_Task objective_.
When you repeat the material, keep each line exact and omit the pictures.

_Given information_.
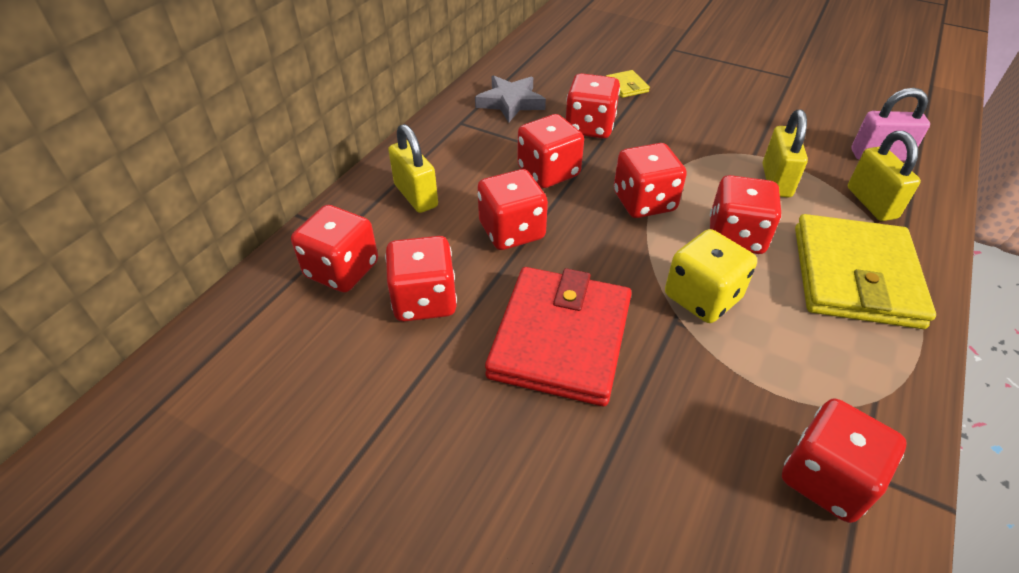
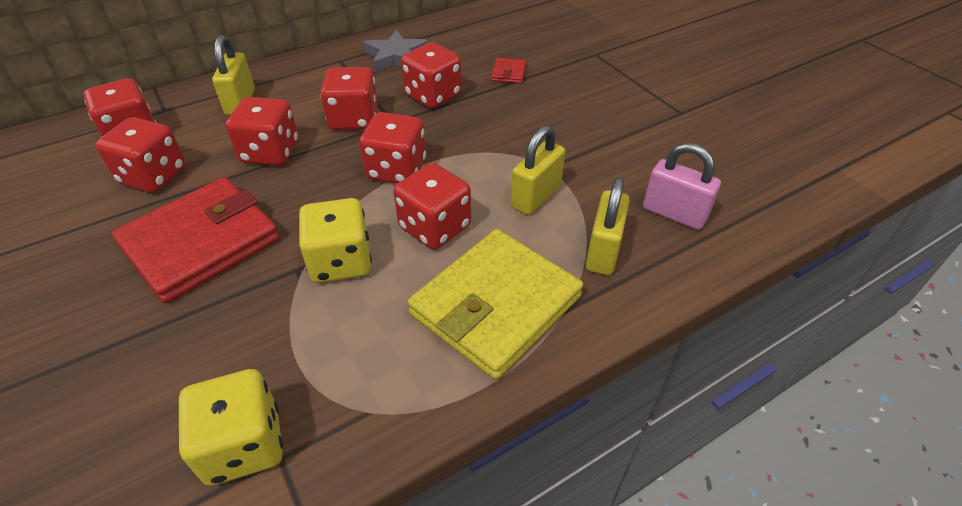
camera: 30 degrees right, 0 degrees up
yellow wallet [606,70,650,98] -> red wallet [491,58,526,84]
red dice [782,399,907,523] -> yellow dice [178,369,283,486]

_Exercise response_.
camera: 30 degrees right, 0 degrees up
yellow wallet [606,70,650,98] -> red wallet [491,58,526,84]
red dice [782,399,907,523] -> yellow dice [178,369,283,486]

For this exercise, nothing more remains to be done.